• _Brief_:
The entries below are to be written out exactly, with no images included.

(Collection entries)
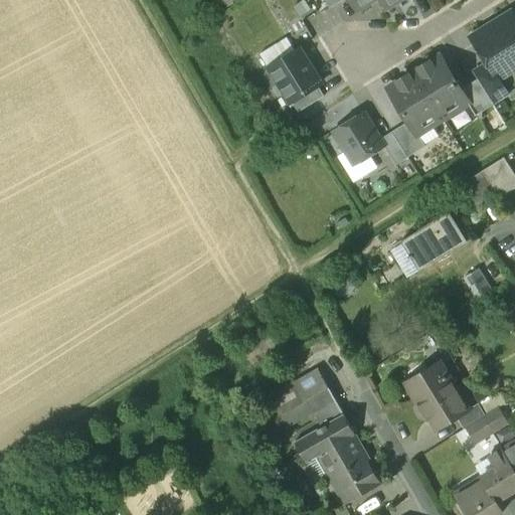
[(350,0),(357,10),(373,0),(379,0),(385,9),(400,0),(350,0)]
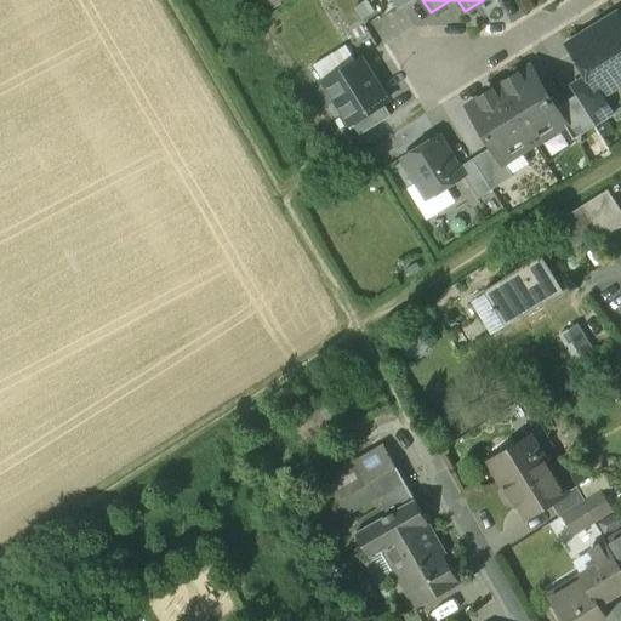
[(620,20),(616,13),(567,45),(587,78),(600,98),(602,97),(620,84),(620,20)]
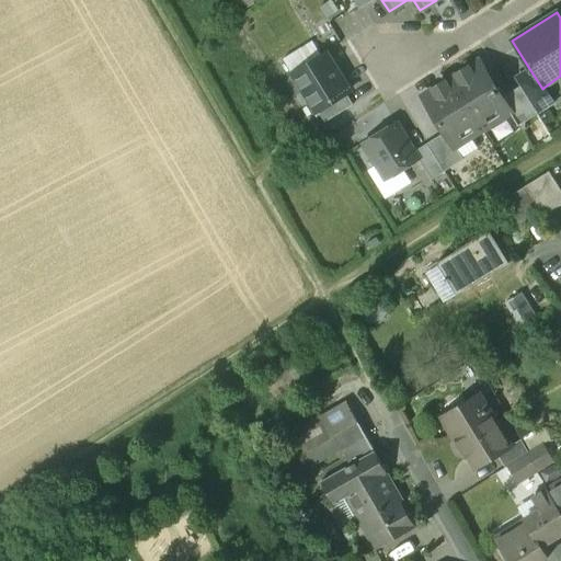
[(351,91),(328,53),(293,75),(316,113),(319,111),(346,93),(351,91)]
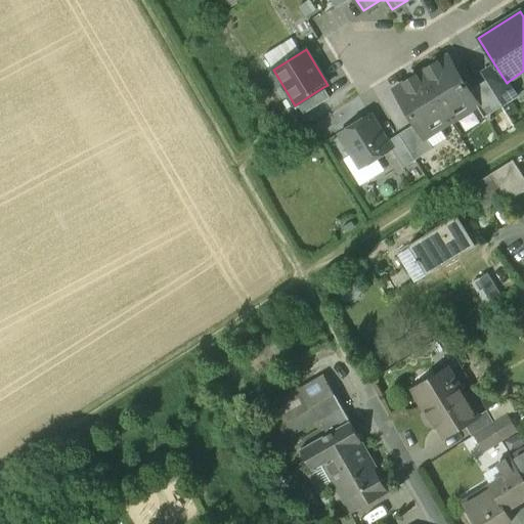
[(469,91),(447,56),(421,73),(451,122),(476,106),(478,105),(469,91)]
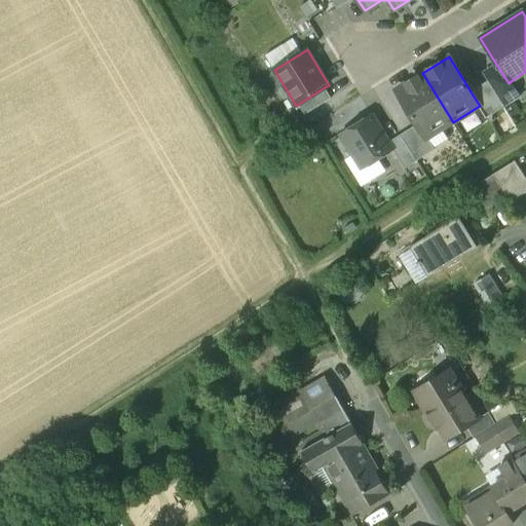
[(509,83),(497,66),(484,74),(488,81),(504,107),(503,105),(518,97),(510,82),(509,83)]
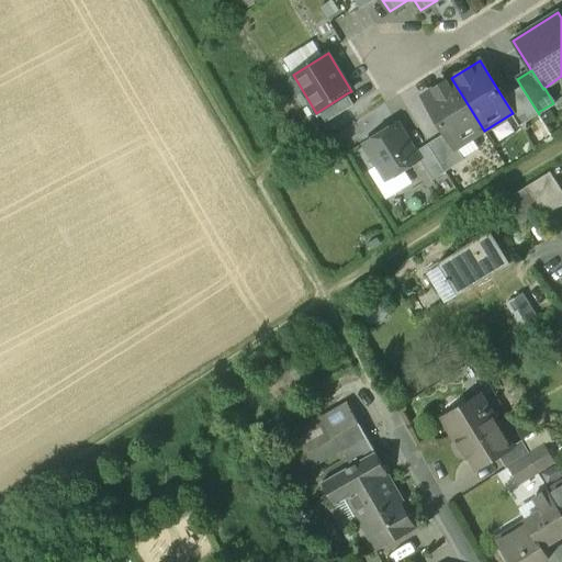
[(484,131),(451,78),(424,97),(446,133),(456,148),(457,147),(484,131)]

• _Result of the task_:
[(350,0),(357,10),(373,0),(379,0),(385,9),(400,0),(350,0)]
[(620,20),(616,13),(567,45),(587,78),(600,98),(602,97),(620,84),(620,20)]
[(351,91),(328,53),(293,75),(316,113),(319,111),(346,93),(351,91)]
[(469,91),(447,56),(421,73),(451,122),(476,106),(478,105),(469,91)]
[(509,83),(497,66),(484,74),(488,81),(504,107),(503,105),(518,97),(510,82),(509,83)]
[(484,131),(451,78),(424,97),(446,133),(456,148),(457,147),(484,131)]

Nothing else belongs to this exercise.